_WHAT NEEDS TO BE DONE_
Put every line of text from the entries below into one numbered list, skipping blank lines. Leave the pictures out of your answer.

^^^^^^^^^^^^^^^^

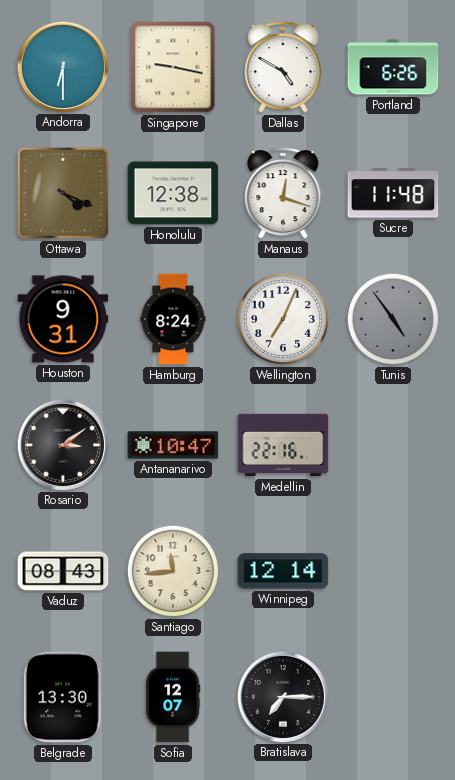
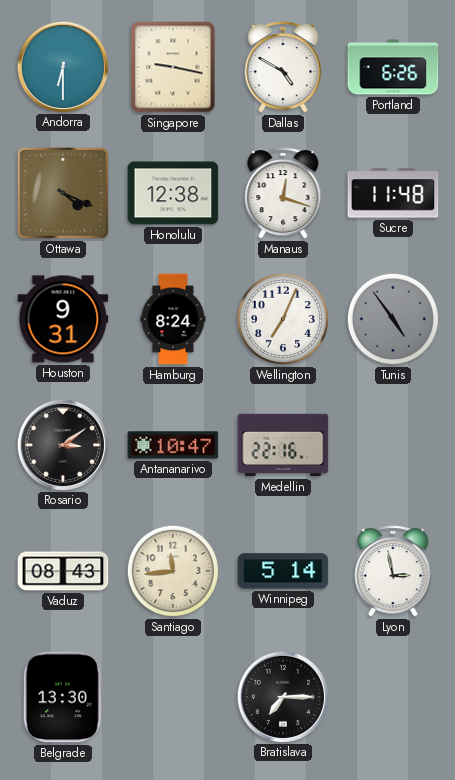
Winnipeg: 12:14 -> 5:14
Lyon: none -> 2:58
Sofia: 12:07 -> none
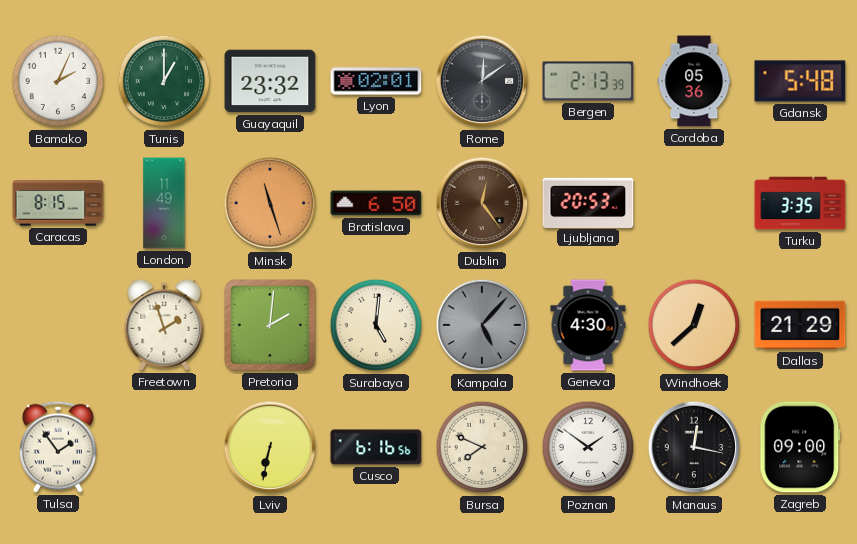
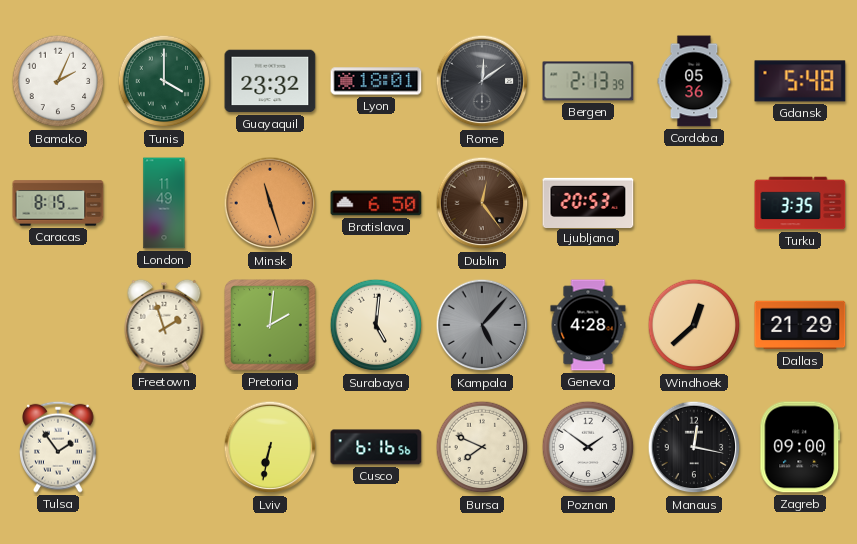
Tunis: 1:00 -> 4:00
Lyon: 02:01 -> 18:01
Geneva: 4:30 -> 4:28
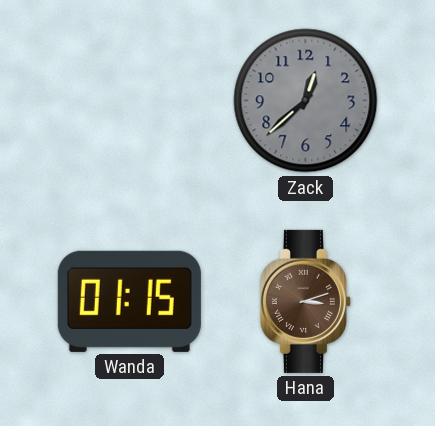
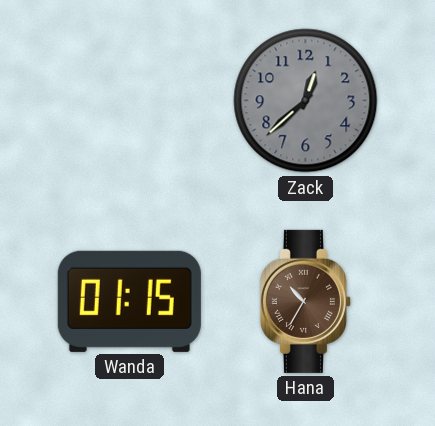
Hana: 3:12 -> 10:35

^^^^^^^^^^^^^^^^

_ANSWER TO THE TASK_
1. Winnipeg: 12:14 -> 5:14
2. Lyon: none -> 2:58
3. Sofia: 12:07 -> none
4. Tunis: 1:00 -> 4:00
5. Lyon: 02:01 -> 18:01
6. Geneva: 4:30 -> 4:28
7. Hana: 3:12 -> 10:35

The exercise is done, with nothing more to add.